__What you have to do__.
Rewrite the records below, replacing "camera" with "viewer" wherever it occurs and changing nothing else. Leave the pictures out.
:: Data shown
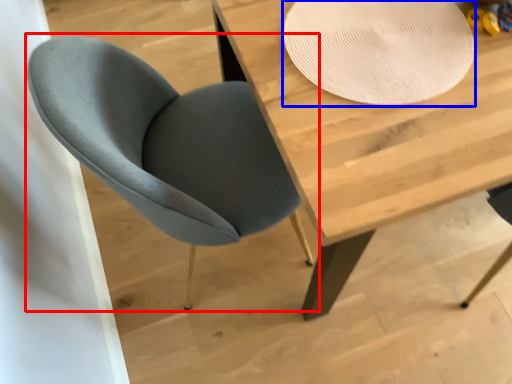
Question: Which object is further to the camera taking this photo, chair (highlighted by a red box) or paper plate (highlighted by a blue box)?

Choices:
 (A) chair
 (B) paper plate

Answer: (B)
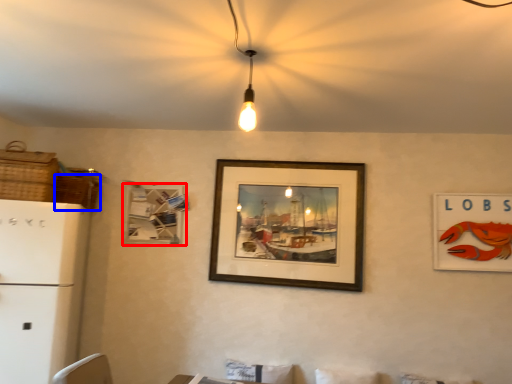
Question: Which object is closer to the camera taking this photo, picture frame (highlighted by a red box) or basket (highlighted by a blue box)?

Choices:
 (A) picture frame
 (B) basket

Answer: (B)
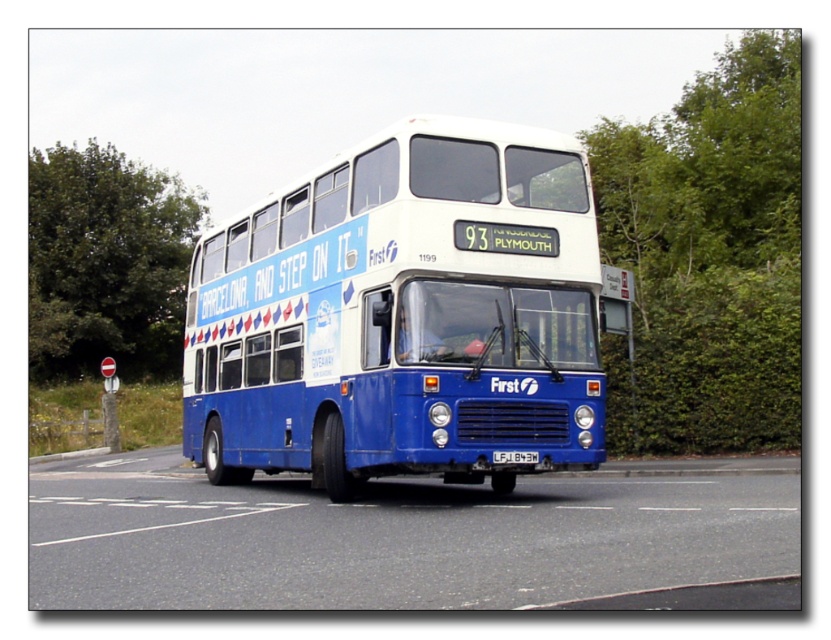
Question: Considering the relative positions of green leafy tree at left and white plastic license plate at center in the image provided, where is green leafy tree at left located with respect to white plastic license plate at center?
::::
__Response to the task__.
Question: Which object is further to the viewer taking this photo, chair (highlighted by a red box) or paper plate (highlighted by a blue box)?

Choices:
 (A) chair
 (B) paper plate

Answer: (B)
Question: Which object is closer to the viewer taking this photo, picture frame (highlighted by a red box) or basket (highlighted by a blue box)?

Choices:
 (A) picture frame
 (B) basket

Answer: (B)
Question: Considering the relative positions of green leafy tree at left and white plastic license plate at center in the image provided, where is green leafy tree at left located with respect to white plastic license plate at center?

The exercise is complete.